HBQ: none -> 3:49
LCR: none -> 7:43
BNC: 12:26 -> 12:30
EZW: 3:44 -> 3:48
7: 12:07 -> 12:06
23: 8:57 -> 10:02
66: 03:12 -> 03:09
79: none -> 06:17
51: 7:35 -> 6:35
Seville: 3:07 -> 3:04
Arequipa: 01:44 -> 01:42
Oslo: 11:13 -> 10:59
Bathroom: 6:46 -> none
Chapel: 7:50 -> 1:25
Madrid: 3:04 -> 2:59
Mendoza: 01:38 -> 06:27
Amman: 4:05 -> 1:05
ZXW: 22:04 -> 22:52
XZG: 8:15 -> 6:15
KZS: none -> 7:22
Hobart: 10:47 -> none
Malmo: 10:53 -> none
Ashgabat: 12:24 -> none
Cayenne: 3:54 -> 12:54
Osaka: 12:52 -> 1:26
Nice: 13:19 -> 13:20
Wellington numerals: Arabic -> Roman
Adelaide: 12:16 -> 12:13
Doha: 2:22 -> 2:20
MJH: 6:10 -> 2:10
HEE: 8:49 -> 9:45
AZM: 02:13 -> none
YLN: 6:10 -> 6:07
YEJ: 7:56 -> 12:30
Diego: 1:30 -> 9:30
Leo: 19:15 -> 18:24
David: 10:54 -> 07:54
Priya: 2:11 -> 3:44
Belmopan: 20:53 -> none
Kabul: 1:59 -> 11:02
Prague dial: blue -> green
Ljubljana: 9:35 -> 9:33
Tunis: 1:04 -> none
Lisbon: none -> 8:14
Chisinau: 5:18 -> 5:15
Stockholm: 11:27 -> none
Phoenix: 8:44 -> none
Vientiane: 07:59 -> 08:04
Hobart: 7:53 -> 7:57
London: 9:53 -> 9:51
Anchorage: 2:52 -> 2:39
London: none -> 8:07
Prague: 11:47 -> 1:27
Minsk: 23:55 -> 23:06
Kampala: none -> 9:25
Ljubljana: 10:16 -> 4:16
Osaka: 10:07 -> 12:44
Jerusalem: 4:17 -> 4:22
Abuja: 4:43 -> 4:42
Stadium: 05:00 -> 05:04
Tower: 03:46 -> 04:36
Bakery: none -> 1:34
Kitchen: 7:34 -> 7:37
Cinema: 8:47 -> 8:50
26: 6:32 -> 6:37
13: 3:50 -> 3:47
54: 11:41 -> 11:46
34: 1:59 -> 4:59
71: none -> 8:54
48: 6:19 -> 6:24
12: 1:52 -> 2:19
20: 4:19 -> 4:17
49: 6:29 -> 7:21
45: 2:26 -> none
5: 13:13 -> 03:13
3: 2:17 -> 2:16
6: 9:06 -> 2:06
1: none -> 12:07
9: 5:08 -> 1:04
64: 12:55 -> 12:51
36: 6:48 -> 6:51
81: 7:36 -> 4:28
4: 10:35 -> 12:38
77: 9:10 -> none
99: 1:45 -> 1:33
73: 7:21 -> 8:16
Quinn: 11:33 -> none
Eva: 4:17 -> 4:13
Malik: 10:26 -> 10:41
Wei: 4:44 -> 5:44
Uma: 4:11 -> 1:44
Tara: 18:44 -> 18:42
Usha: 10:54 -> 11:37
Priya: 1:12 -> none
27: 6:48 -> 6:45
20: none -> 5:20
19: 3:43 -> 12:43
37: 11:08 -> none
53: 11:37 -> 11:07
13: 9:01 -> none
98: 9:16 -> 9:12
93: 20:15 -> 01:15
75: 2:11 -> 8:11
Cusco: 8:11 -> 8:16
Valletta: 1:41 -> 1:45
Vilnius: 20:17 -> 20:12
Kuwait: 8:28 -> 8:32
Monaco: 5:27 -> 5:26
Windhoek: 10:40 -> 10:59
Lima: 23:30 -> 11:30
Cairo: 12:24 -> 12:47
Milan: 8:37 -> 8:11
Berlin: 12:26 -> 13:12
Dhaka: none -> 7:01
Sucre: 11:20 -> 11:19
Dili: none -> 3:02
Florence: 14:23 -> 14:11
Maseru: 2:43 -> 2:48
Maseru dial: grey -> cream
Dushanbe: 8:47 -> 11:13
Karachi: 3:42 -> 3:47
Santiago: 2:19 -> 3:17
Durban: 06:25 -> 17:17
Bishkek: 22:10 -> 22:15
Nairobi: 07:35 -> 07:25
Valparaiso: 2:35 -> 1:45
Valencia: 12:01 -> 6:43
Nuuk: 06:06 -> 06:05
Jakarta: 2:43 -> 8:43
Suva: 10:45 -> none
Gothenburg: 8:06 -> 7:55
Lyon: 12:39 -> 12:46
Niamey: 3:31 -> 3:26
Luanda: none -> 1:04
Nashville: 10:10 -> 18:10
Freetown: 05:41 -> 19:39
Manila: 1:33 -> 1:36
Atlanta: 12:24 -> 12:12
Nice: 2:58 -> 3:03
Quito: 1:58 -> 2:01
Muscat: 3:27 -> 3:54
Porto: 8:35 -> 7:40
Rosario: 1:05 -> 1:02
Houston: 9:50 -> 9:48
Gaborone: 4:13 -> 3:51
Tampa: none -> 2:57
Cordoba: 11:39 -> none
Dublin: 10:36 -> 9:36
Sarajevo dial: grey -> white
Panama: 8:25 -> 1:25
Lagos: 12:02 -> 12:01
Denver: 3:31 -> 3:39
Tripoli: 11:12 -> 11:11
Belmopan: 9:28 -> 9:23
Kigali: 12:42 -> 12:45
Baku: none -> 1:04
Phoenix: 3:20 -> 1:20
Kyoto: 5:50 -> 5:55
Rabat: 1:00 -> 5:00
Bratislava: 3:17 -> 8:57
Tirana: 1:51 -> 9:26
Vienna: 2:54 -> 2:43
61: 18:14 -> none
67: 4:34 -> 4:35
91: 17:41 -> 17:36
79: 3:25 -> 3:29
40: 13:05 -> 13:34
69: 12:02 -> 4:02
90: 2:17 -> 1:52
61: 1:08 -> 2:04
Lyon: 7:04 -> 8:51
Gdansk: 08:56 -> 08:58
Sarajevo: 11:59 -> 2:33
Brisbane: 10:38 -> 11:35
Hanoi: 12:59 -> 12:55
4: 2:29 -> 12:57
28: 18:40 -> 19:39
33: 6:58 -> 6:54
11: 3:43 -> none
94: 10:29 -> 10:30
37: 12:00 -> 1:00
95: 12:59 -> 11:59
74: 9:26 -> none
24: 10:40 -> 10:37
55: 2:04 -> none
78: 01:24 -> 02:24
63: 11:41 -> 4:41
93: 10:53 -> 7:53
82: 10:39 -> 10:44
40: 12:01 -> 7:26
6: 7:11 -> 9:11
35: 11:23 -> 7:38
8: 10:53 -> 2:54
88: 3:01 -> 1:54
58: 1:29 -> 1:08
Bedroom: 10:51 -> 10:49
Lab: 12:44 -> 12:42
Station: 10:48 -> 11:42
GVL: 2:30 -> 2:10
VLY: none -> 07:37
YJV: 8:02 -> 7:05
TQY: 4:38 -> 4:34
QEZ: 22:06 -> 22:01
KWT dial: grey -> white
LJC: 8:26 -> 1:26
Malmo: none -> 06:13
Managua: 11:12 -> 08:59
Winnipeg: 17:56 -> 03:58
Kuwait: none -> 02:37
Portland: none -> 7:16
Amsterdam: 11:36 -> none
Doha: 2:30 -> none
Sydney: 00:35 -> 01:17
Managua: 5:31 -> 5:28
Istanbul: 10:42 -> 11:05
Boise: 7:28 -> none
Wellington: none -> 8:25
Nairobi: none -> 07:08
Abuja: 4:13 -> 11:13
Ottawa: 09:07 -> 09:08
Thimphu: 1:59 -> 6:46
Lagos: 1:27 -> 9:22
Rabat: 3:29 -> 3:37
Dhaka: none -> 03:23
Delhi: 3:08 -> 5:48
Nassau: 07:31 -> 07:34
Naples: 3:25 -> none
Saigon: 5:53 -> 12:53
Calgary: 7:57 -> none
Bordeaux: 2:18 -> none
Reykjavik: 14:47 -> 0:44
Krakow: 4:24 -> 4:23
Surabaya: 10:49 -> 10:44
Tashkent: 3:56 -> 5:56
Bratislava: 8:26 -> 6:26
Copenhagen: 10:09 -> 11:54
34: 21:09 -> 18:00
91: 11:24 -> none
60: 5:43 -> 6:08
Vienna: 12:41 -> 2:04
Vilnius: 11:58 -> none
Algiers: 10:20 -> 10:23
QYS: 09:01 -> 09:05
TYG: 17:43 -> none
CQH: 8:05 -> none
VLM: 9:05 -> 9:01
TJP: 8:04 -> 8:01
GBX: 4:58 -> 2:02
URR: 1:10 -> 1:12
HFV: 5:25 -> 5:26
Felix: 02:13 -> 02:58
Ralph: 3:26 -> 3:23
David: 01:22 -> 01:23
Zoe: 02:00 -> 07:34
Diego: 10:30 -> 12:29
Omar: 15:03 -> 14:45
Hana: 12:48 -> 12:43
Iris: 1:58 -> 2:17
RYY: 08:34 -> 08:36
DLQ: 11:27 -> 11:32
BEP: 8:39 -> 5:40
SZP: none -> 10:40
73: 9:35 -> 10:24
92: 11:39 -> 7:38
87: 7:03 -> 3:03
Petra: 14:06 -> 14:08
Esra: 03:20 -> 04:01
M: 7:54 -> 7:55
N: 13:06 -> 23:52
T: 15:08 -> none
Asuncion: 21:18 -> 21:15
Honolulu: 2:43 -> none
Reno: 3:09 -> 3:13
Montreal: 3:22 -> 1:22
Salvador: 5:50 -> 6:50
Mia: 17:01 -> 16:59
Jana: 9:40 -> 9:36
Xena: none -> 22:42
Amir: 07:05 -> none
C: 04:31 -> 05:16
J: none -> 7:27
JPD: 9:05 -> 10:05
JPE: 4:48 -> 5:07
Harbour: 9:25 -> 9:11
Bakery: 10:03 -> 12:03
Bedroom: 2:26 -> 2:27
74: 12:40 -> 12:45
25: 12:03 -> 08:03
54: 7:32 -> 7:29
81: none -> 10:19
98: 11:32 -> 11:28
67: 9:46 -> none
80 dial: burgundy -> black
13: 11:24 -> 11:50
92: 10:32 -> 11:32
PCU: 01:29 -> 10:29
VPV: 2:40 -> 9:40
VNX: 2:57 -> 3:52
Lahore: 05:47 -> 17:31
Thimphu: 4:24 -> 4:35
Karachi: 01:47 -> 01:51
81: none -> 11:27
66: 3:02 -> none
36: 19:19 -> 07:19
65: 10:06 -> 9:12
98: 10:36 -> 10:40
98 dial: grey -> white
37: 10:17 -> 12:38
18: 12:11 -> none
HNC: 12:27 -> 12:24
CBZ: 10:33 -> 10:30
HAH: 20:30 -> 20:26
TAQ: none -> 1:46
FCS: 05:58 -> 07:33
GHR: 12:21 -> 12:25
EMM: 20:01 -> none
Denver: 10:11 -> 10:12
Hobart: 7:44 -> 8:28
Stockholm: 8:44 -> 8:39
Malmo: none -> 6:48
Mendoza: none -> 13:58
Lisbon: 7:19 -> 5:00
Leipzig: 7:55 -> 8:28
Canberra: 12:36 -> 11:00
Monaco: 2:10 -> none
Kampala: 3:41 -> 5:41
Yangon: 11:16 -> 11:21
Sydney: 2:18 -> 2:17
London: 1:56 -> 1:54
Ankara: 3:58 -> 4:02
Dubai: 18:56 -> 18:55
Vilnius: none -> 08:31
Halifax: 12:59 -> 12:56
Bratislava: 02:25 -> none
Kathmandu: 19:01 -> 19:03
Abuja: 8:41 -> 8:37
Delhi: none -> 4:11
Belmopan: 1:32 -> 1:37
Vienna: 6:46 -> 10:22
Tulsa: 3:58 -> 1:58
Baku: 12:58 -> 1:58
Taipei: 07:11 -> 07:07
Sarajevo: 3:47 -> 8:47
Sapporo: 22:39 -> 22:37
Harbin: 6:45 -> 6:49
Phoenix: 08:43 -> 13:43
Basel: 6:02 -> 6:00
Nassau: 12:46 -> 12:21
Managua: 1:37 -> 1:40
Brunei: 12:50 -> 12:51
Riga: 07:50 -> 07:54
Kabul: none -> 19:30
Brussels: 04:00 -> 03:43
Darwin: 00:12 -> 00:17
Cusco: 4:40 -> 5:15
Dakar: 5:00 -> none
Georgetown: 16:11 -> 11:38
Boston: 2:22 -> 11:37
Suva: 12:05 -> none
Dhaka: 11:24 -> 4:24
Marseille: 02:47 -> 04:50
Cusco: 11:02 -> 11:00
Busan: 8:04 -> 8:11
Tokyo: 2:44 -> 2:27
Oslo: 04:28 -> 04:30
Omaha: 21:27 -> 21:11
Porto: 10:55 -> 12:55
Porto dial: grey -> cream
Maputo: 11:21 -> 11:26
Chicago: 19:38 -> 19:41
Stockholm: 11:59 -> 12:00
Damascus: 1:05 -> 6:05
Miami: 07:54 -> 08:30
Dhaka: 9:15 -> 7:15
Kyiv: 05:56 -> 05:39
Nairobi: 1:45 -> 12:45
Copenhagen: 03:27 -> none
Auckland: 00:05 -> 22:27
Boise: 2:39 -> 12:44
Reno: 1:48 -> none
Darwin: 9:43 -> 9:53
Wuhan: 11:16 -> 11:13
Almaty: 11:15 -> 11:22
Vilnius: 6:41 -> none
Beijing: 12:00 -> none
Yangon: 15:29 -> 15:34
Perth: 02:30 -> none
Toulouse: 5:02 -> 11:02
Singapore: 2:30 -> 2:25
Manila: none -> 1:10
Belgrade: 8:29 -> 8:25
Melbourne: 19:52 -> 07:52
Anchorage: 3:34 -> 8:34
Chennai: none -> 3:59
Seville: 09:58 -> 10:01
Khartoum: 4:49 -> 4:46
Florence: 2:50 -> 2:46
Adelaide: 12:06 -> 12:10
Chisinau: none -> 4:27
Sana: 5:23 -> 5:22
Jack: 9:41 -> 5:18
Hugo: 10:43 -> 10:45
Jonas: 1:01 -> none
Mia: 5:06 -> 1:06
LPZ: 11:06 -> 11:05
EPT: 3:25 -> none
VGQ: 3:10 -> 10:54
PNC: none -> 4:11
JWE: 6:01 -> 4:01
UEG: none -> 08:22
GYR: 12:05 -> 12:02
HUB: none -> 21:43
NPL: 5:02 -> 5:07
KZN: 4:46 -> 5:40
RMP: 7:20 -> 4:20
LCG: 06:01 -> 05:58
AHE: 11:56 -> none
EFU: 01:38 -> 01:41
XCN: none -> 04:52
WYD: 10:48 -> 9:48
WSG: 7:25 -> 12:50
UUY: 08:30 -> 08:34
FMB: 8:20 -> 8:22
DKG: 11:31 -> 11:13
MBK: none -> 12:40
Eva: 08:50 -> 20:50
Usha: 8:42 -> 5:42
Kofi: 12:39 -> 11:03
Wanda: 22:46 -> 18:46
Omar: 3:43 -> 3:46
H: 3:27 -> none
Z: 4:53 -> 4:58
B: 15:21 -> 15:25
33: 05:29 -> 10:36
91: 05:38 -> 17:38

- EXERCISE
Write the items as a JSON list of strings, one string per line and no blank lines, starting with the first line and going on through the line with "Priya: 2:11 -> 3:44".

- COMPLETE ANSWER
[
  "HBQ: none -> 3:49",
  "LCR: none -> 7:43",
  "BNC: 12:26 -> 12:30",
  "EZW: 3:44 -> 3:48",
  "7: 12:07 -> 12:06",
  "23: 8:57 -> 10:02",
  "66: 03:12 -> 03:09",
  "79: none -> 06:17",
  "51: 7:35 -> 6:35",
  "Seville: 3:07 -> 3:04",
  "Arequipa: 01:44 -> 01:42",
  "Oslo: 11:13 -> 10:59",
  "Bathroom: 6:46 -> none",
  "Chapel: 7:50 -> 1:25",
  "Madrid: 3:04 -> 2:59",
  "Mendoza: 01:38 -> 06:27",
  "Amman: 4:05 -> 1:05",
  "ZXW: 22:04 -> 22:52",
  "XZG: 8:15 -> 6:15",
  "KZS: none -> 7:22",
  "Hobart: 10:47 -> none",
  "Malmo: 10:53 -> none",
  "Ashgabat: 12:24 -> none",
  "Cayenne: 3:54 -> 12:54",
  "Osaka: 12:52 -> 1:26",
  "Nice: 13:19 -> 13:20",
  "Wellington numerals: Arabic -> Roman",
  "Adelaide: 12:16 -> 12:13",
  "Doha: 2:22 -> 2:20",
  "MJH: 6:10 -> 2:10",
  "HEE: 8:49 -> 9:45",
  "AZM: 02:13 -> none",
  "YLN: 6:10 -> 6:07",
  "YEJ: 7:56 -> 12:30",
  "Diego: 1:30 -> 9:30",
  "Leo: 19:15 -> 18:24",
  "David: 10:54 -> 07:54",
  "Priya: 2:11 -> 3:44"
]